DIRECTIONS FOR THIS TASK: Starting from the line that contains "[365 235 420 280]", output every remaining line of the records below exactly as it appears, that line and the last one included.

Spatial reasoning data
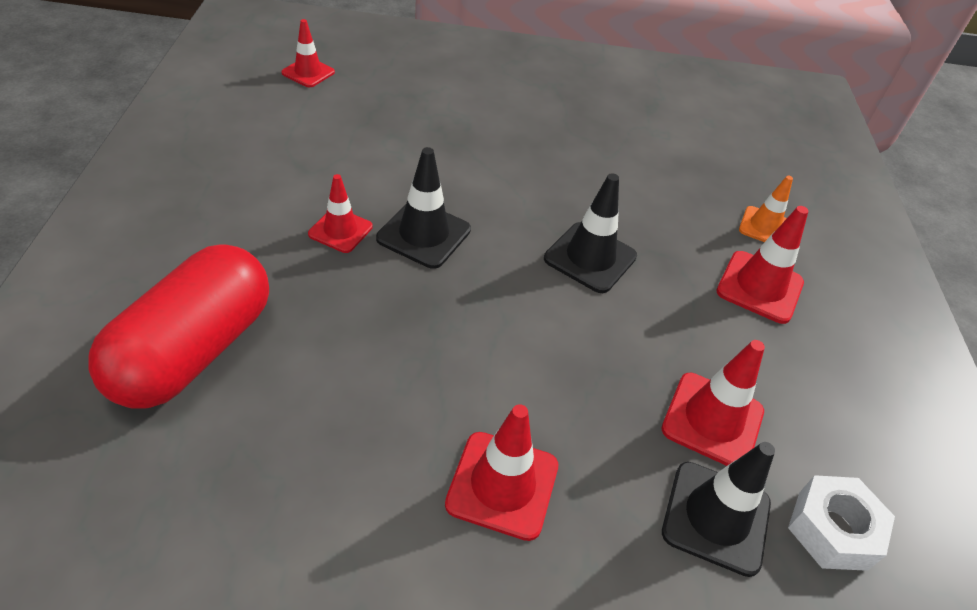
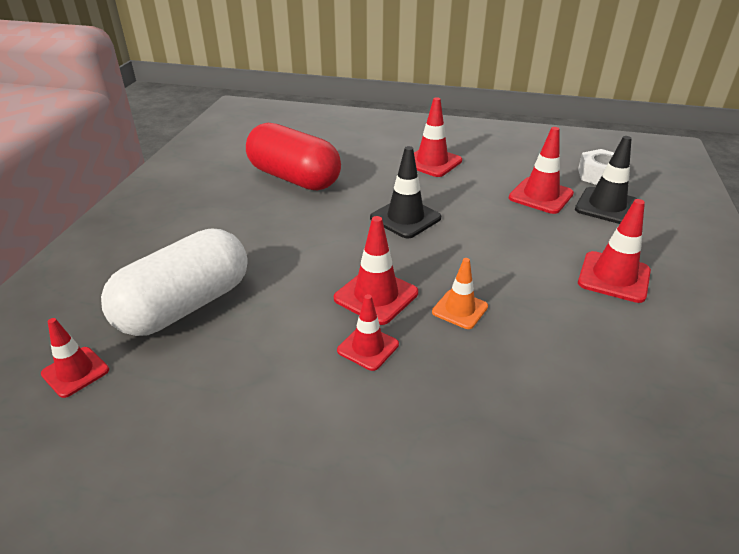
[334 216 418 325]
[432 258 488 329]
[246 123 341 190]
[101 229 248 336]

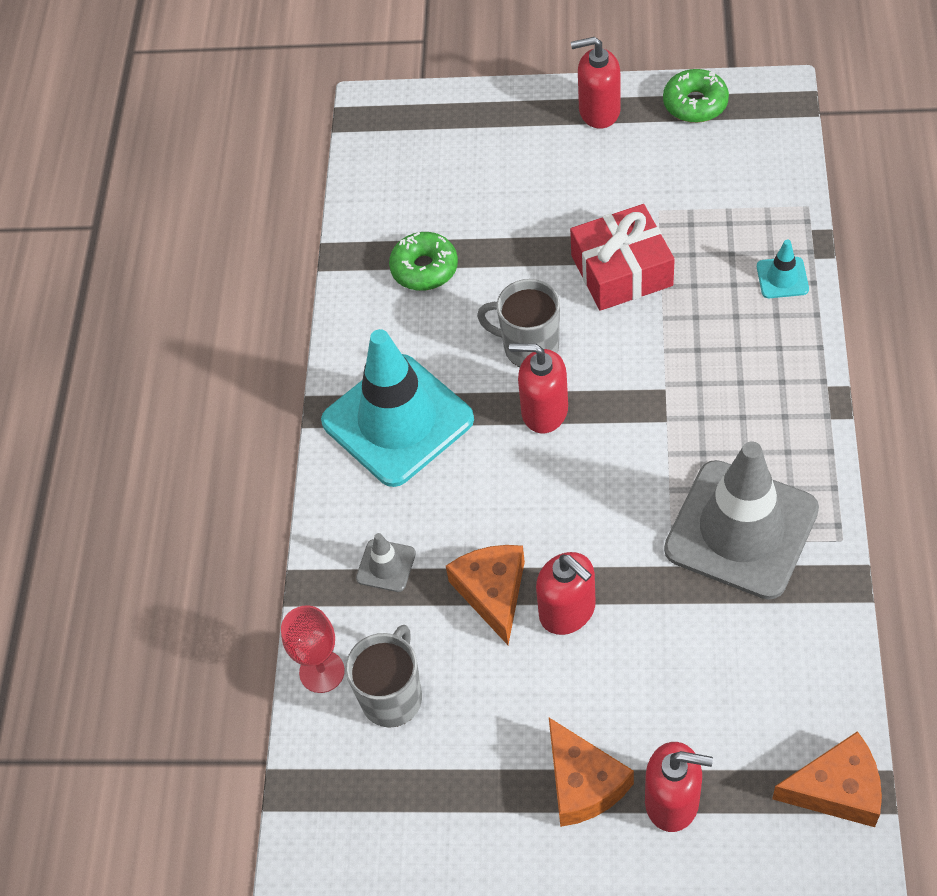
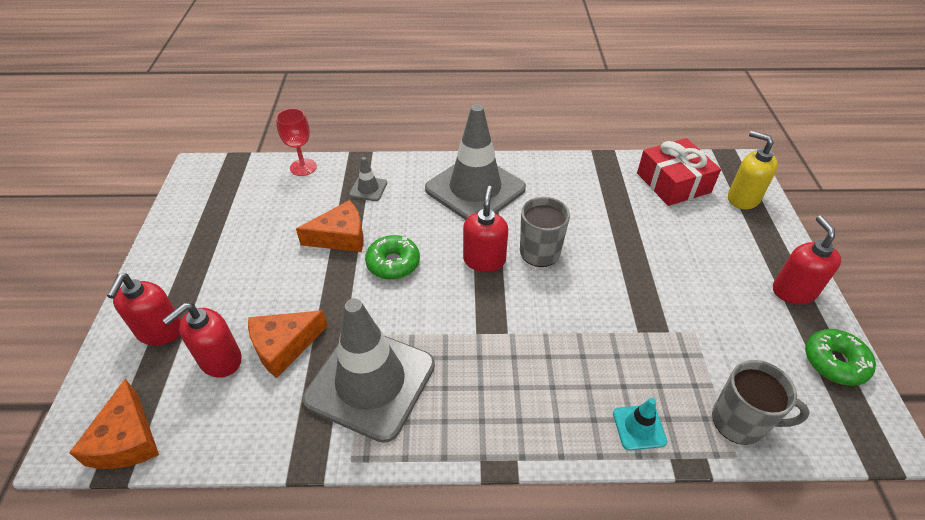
[637 138 721 206]
[365 235 420 280]
[425 104 526 220]
[162 303 242 378]
[712 360 810 445]
[248 310 328 378]
[728 131 778 209]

ANSWER AREA:
[365 235 420 280]
[425 104 526 220]
[162 303 242 378]
[712 360 810 445]
[248 310 328 378]
[728 131 778 209]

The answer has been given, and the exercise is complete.